* WHAT TO DO
Below are the records; copy exactly the stretch from the line containing "Q1: NMOS 2N7002" through the line containing "U4 pin RST: RESET -> GND", both ends included, and nothing else.

* TASK DATA
━━━━━━━━

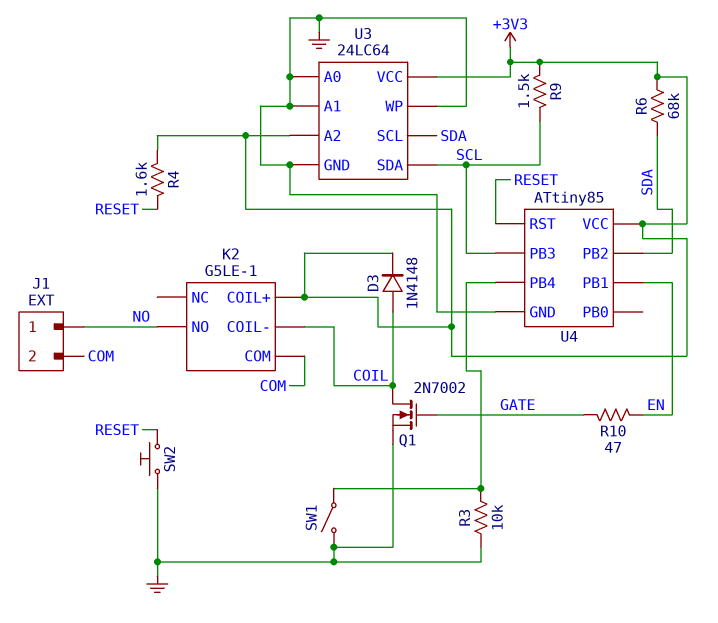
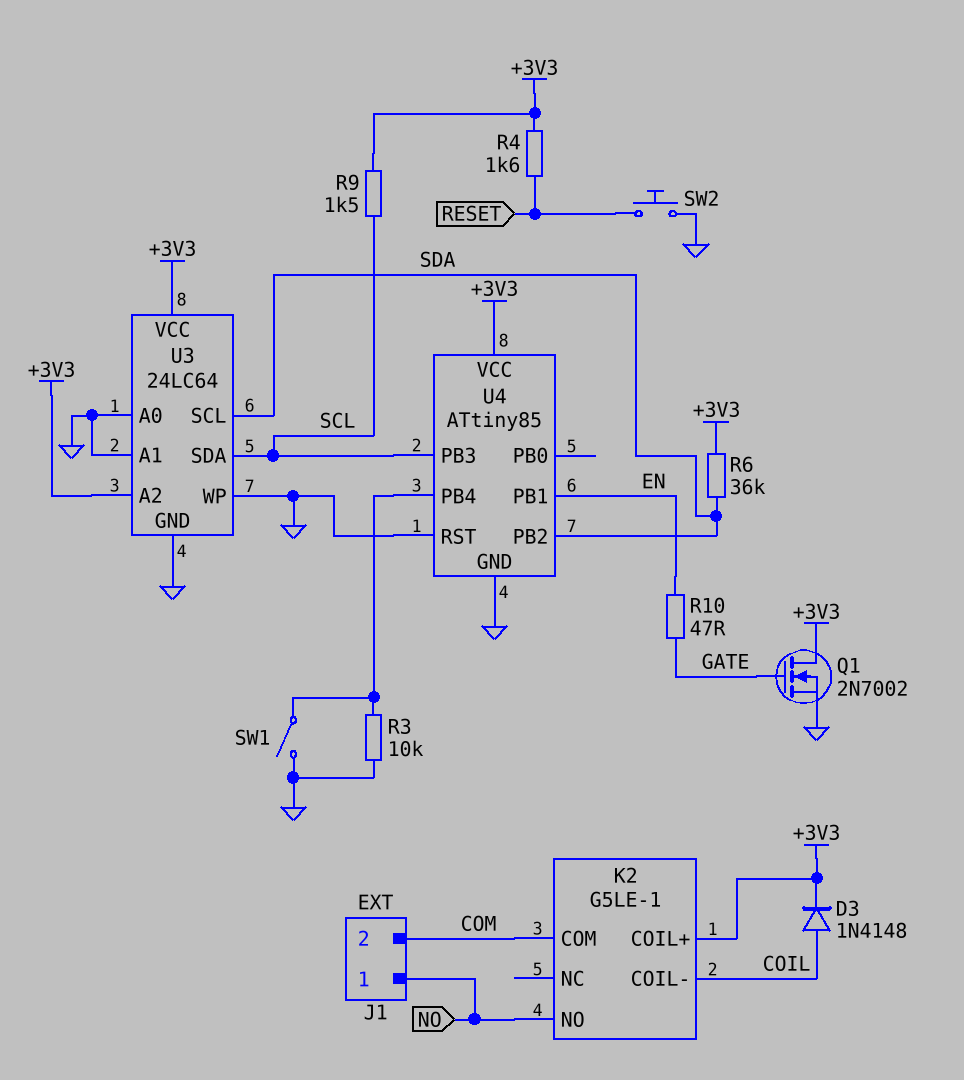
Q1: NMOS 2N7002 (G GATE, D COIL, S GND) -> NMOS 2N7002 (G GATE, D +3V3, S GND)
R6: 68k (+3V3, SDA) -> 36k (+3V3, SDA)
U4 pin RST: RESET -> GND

━━━━━━━━

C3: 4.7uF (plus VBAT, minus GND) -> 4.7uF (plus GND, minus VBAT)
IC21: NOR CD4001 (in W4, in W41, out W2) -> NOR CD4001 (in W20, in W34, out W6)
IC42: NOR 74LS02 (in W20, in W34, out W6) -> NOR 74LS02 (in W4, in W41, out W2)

━━━━━━━━

* RESPONSE TO THE EXERCISE
Q1: NMOS 2N7002 (G GATE, D COIL, S GND) -> NMOS 2N7002 (G GATE, D +3V3, S GND)
R6: 68k (+3V3, SDA) -> 36k (+3V3, SDA)
U4 pin RST: RESET -> GND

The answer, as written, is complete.